### AIM OF THE EXERCISE
From the first line down to the line containing "none -> turquoise pot [485,366,576,469]", print the records below exactly, leaving every picture out.

### EXERCISE MATERIAL

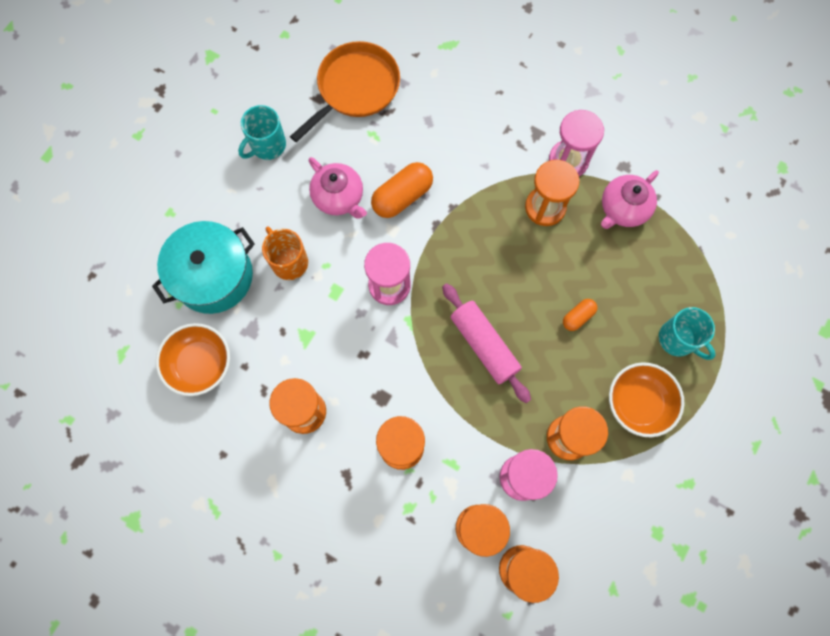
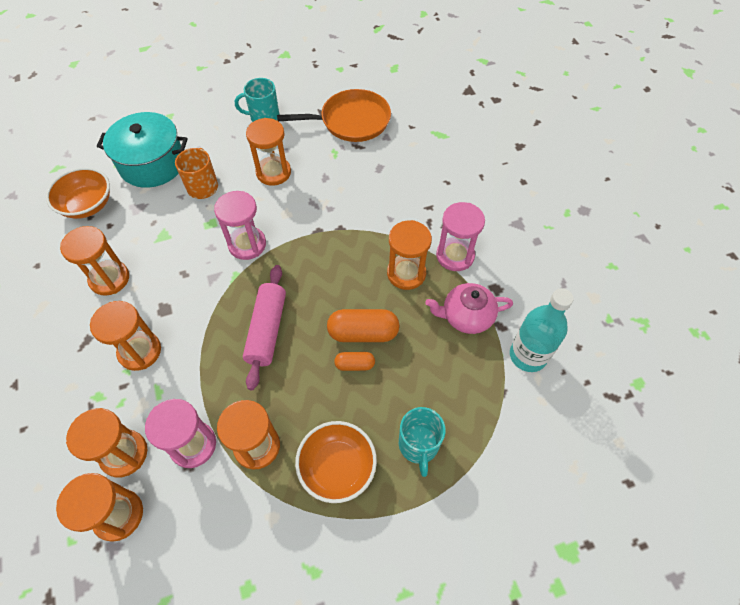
camera: 40 degrees right, 15 degrees down
pink teapot [309,157,367,219] -> orange hourglass [246,118,291,186]
orange capsule [371,162,433,218] -> orange capsule moved to [327,309,399,342]
none -> turquoise bottle [510,288,574,372]

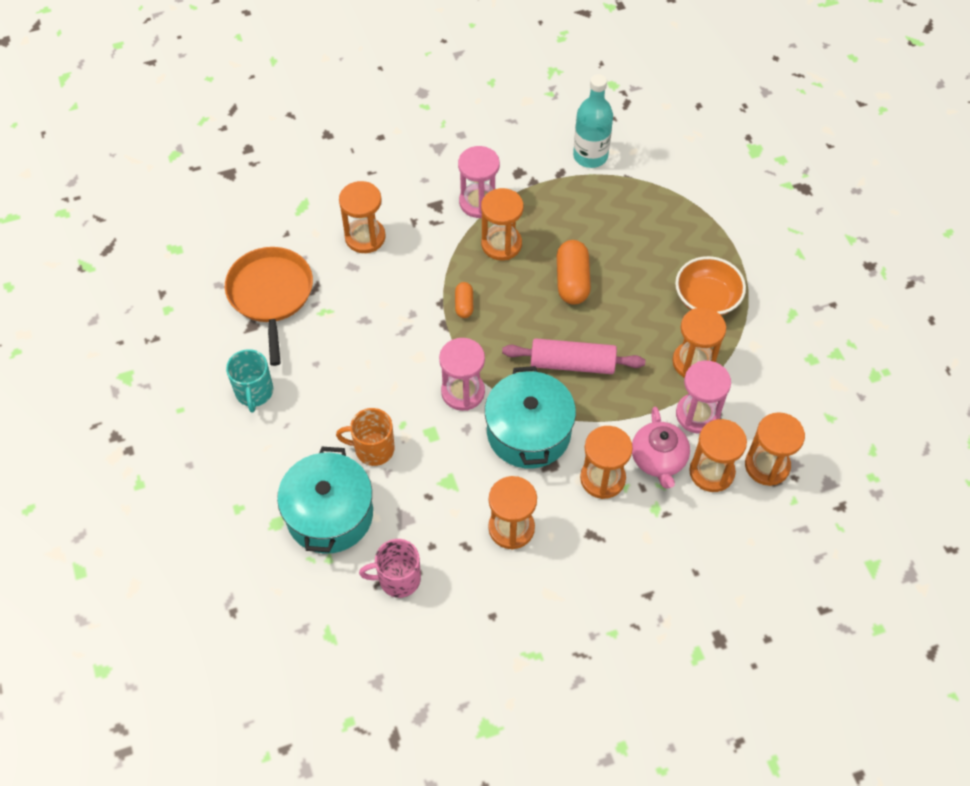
camera: 90 degrees left, 0 degrees up
orange bowl [46,167,110,219] -> pink mug [359,539,421,598]
orange hourglass [246,118,291,186] -> orange hourglass moved to [339,181,386,253]
orange capsule [334,352,375,371] -> orange capsule moved to [455,282,473,318]
turquoise mug [399,407,446,477] -> none
pink teapot [425,283,513,334] -> pink teapot moved to [632,407,690,489]
none -> turquoise pot [485,366,576,469]

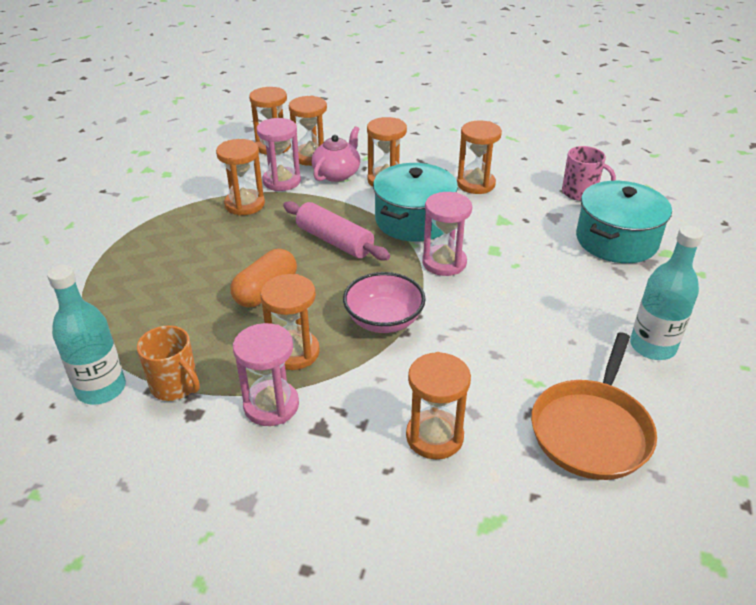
camera: 145 degrees left, 20 degrees down
turquoise mug [226,349,273,413] -> turquoise bottle [630,225,703,360]
orange mug [336,408,394,466] -> orange mug moved to [137,325,200,401]
orange capsule [455,282,473,318] -> pink bowl [343,272,426,333]
orange bowl [675,256,746,316] -> none

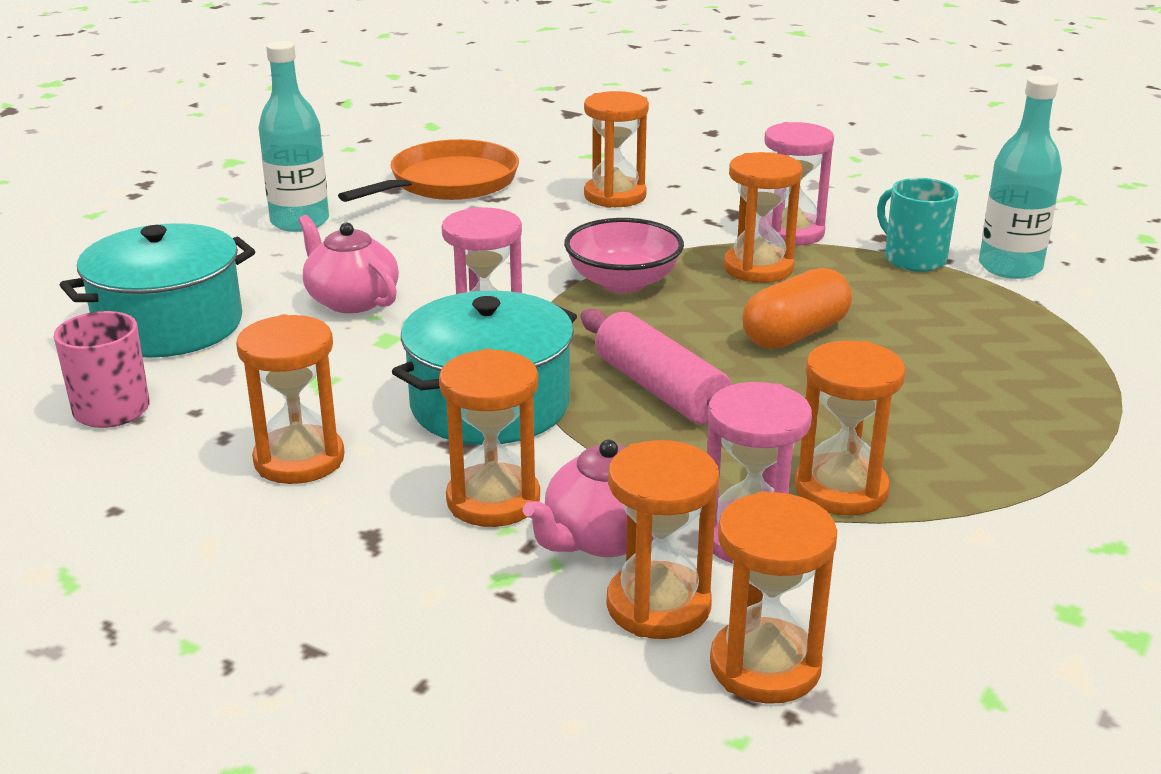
camera: 165 degrees left, 10 degrees down
orange mug [137,325,200,401] -> turquoise mug [877,178,958,272]
none -> pink teapot [298,215,399,313]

### WRITTEN SOLUTION
camera: 40 degrees right, 15 degrees down
pink teapot [309,157,367,219] -> orange hourglass [246,118,291,186]
orange capsule [371,162,433,218] -> orange capsule moved to [327,309,399,342]
none -> turquoise bottle [510,288,574,372]

camera: 90 degrees left, 0 degrees up
orange bowl [46,167,110,219] -> pink mug [359,539,421,598]
orange hourglass [246,118,291,186] -> orange hourglass moved to [339,181,386,253]
orange capsule [334,352,375,371] -> orange capsule moved to [455,282,473,318]
turquoise mug [399,407,446,477] -> none
pink teapot [425,283,513,334] -> pink teapot moved to [632,407,690,489]
none -> turquoise pot [485,366,576,469]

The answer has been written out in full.